:: WHAT YOU SHOULD DO ::
Exactly as written and without the pictures, output the entries below.

DATA TO USE section start

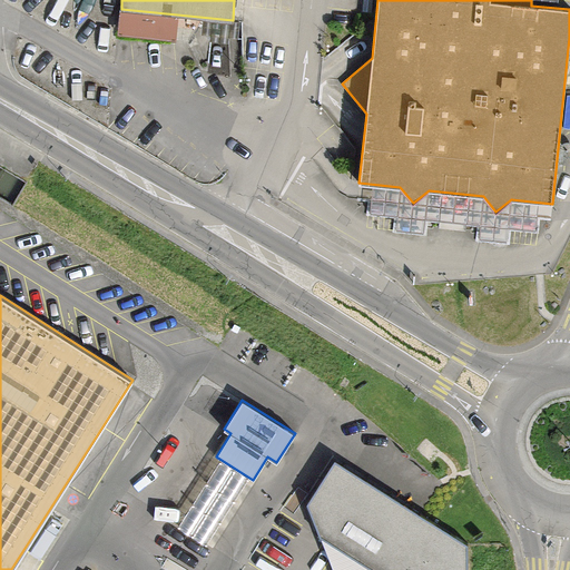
[(468,569),(468,543),(335,459),(307,502),(320,536),(374,569),(468,569)]
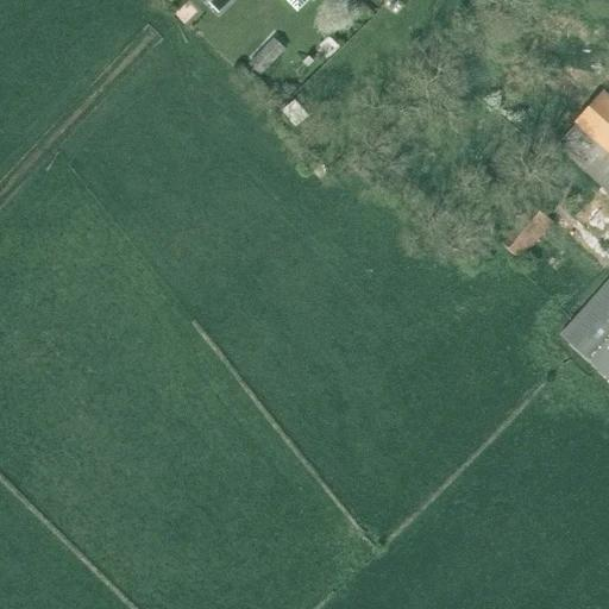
[(207,0),(223,14),(237,0),(207,0)]
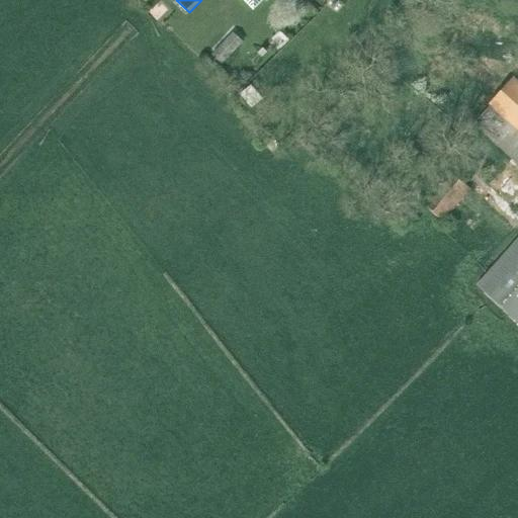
[(246,0),(257,10),(266,0),(246,0)]
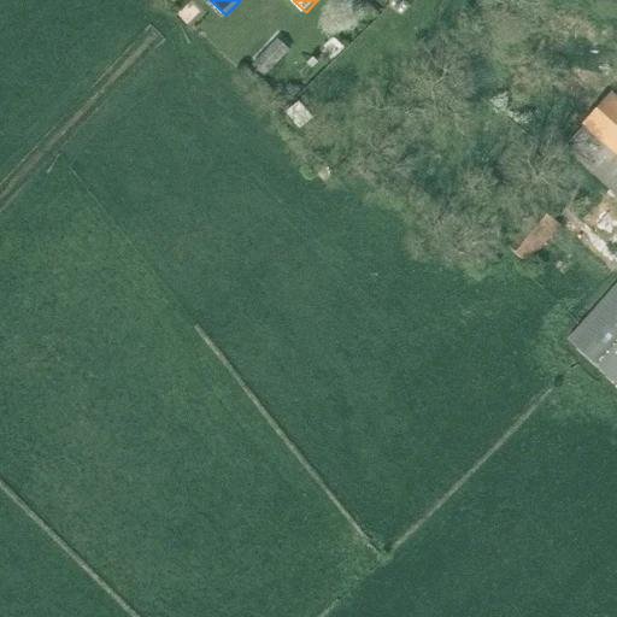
[(270,47),(253,65),(264,76),(282,58),(270,47)]
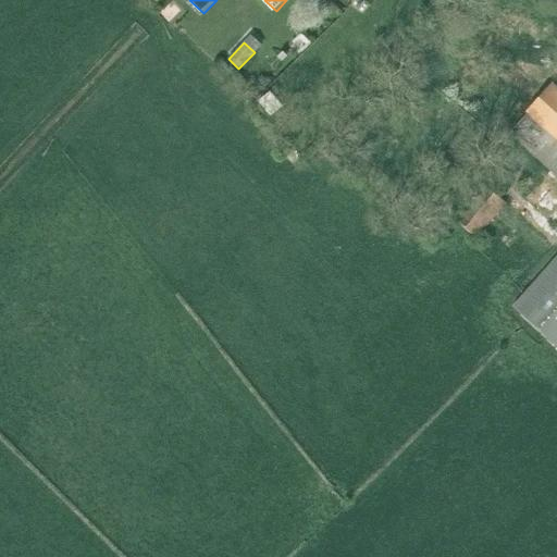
[(528,112),(509,134),(556,176),(556,86),(551,82),(525,110),(528,112)]
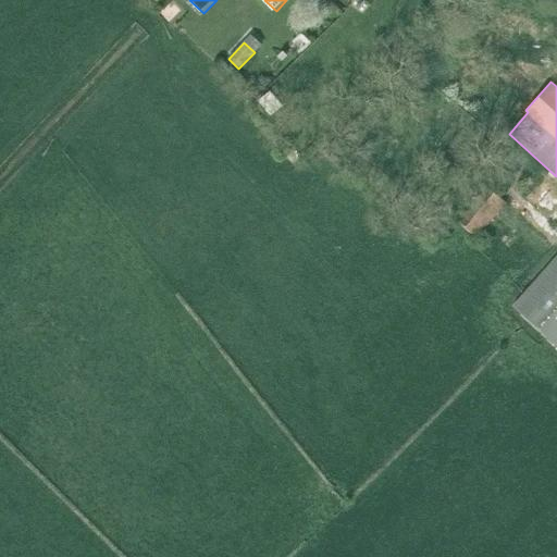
[(271,91),(258,101),(269,114),(281,103),(271,91)]
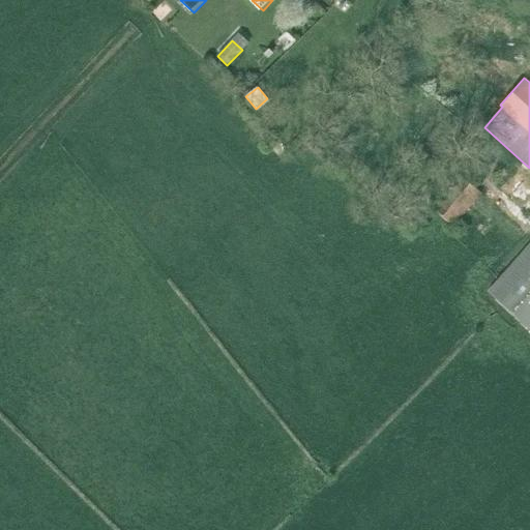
[(461,175),(433,208),(452,228),(481,193),(461,175)]
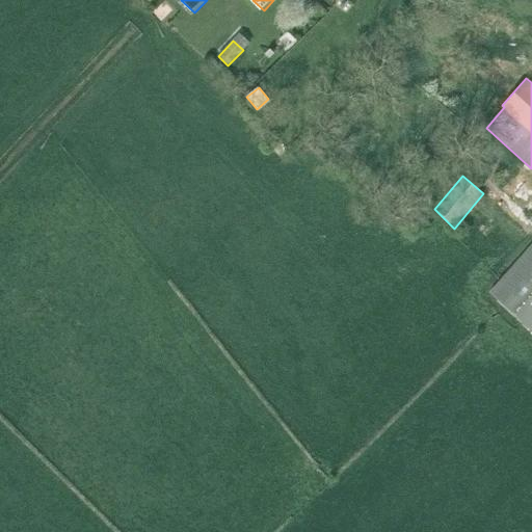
[(531,244),(488,294),(531,333),(531,244)]
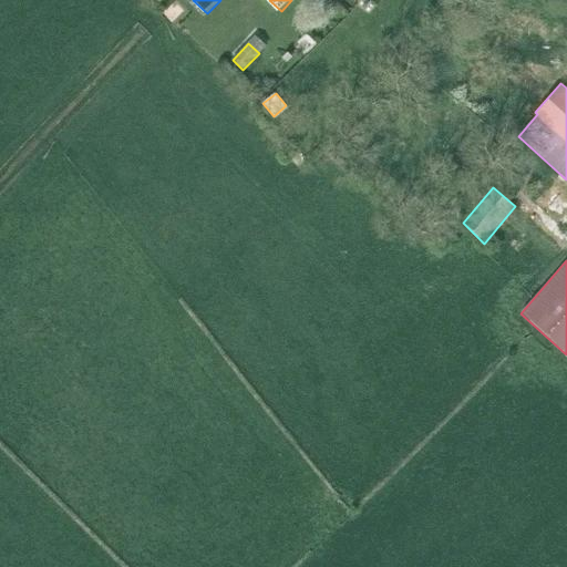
All buildings are outlined.
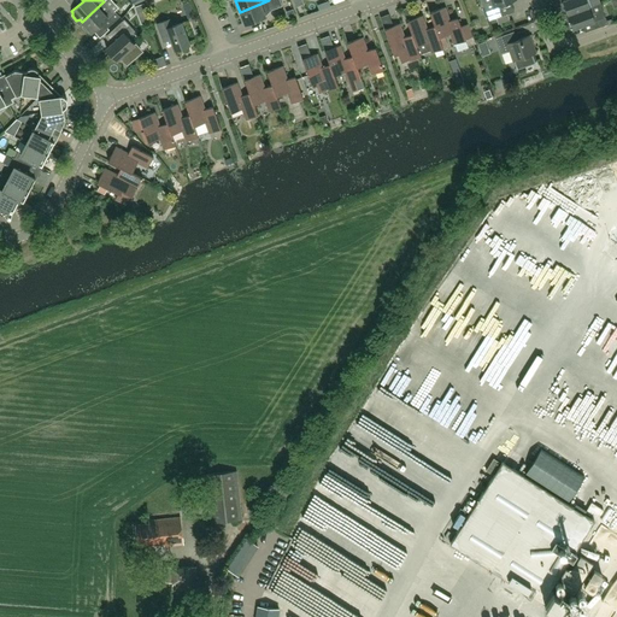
[(260,4),(240,12),(245,24),(266,16),(271,10),(282,6),(280,0),(269,0),(260,4)]
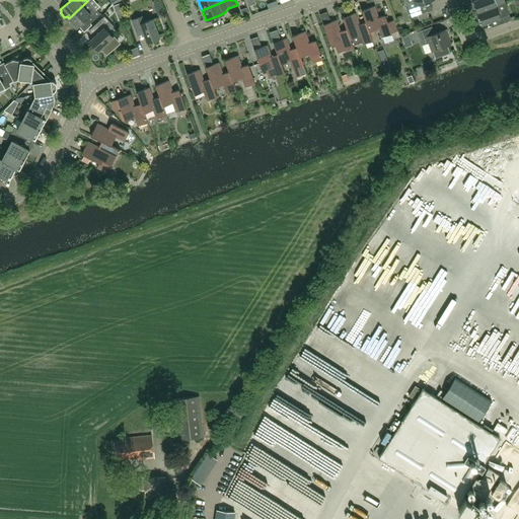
[(404,0),(409,8),(412,17),(418,15),(426,12),(427,11),(424,3),(430,1),(432,0),(404,0)]
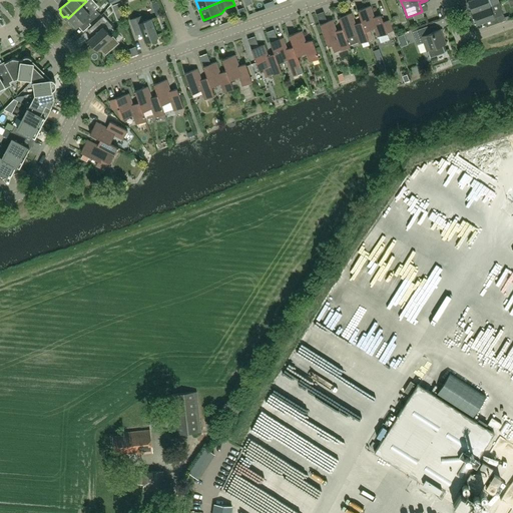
[(472,12),(490,6),(499,3),(498,0),(469,0),(468,1),(472,12)]
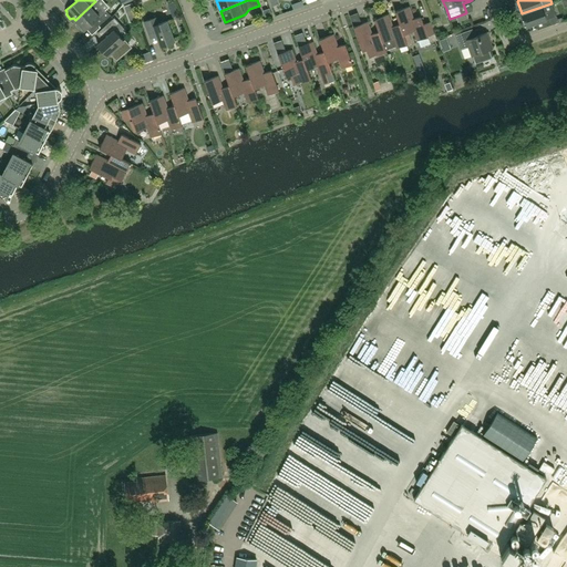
[(81,30),(83,29),(84,30),(94,21),(99,26),(111,16),(106,10),(104,11),(95,1),(75,20),(78,22),(76,26),(81,30)]
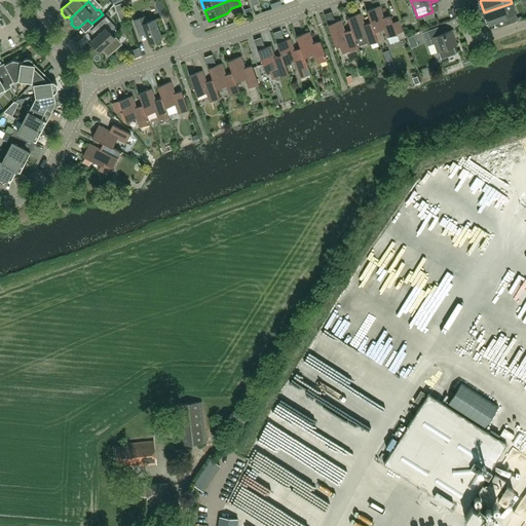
[(122,2),(115,5),(118,12),(125,9),(122,2)]
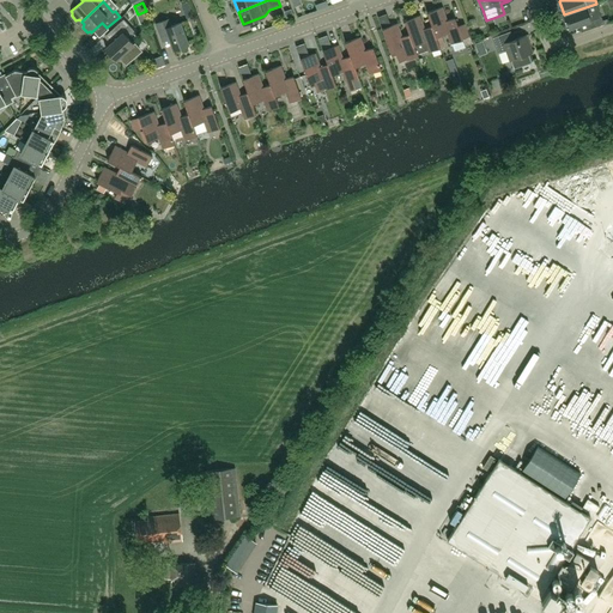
[(586,7),(564,14),(570,29),(578,25),(587,23),(589,29),(604,24),(599,11),(596,4),(586,7)]
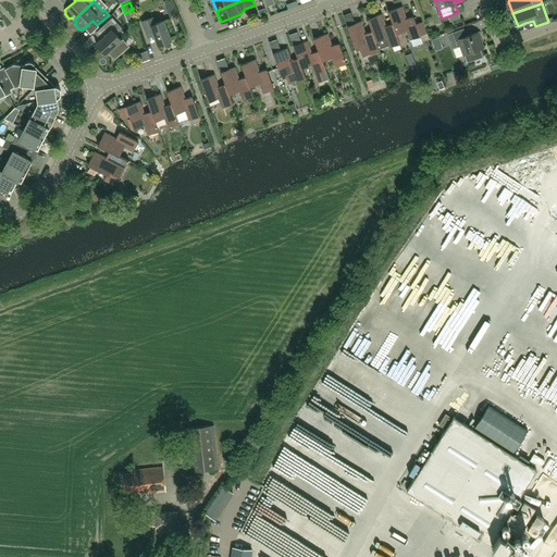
[(422,21),(416,23),(413,15),(406,19),(401,7),(388,11),(393,24),(393,23),(396,34),(397,34),(407,29),(410,39),(411,39),(413,46),(422,42),(420,36),(421,36),(420,35),(426,33),(422,21)]
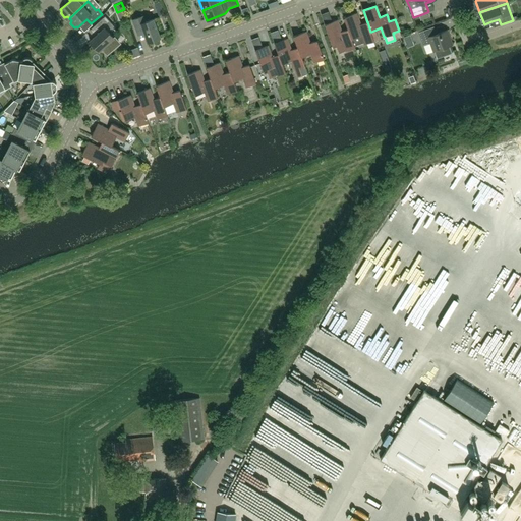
[(374,41),(371,32),(370,32),(367,21),(367,22),(361,24),(356,12),(344,17),(348,29),(352,39),(352,38),(354,45),(363,42),(364,44),(374,41)]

DATA TO USE section end

:: TASK RESPONSE ::
[(468,569),(468,543),(335,459),(307,502),(320,536),(374,569),(468,569)]
[(207,0),(223,14),(237,0),(207,0)]
[(246,0),(257,10),(266,0),(246,0)]
[(270,47),(253,65),(264,76),(282,58),(270,47)]
[(528,112),(509,134),(556,176),(556,86),(551,82),(525,110),(528,112)]
[(271,91),(258,101),(269,114),(281,103),(271,91)]
[(461,175),(433,208),(452,228),(481,193),(461,175)]
[(531,244),(488,294),(531,333),(531,244)]
All buildings are outlined.
[(260,4),(240,12),(245,24),(266,16),(271,10),(282,6),(280,0),(269,0),(260,4)]
[(404,0),(409,8),(412,17),(418,15),(426,12),(427,11),(424,3),(430,1),(432,0),(404,0)]
[(472,12),(490,6),(499,3),(498,0),(469,0),(468,1),(472,12)]
[(81,30),(83,29),(84,30),(94,21),(99,26),(111,16),(106,10),(104,11),(95,1),(75,20),(78,22),(76,26),(81,30)]
[(122,2),(115,5),(118,12),(125,9),(122,2)]
[(586,7),(564,14),(570,29),(578,25),(587,23),(589,29),(604,24),(599,11),(596,4),(586,7)]
[(422,21),(416,23),(413,15),(406,19),(401,7),(388,11),(393,24),(393,23),(396,34),(397,34),(407,29),(410,39),(411,39),(413,46),(422,42),(420,36),(421,36),(420,35),(426,33),(422,21)]
[(374,41),(371,32),(370,32),(367,21),(367,22),(361,24),(356,12),(344,17),(348,29),(352,39),(352,38),(354,45),(363,42),(364,44),(374,41)]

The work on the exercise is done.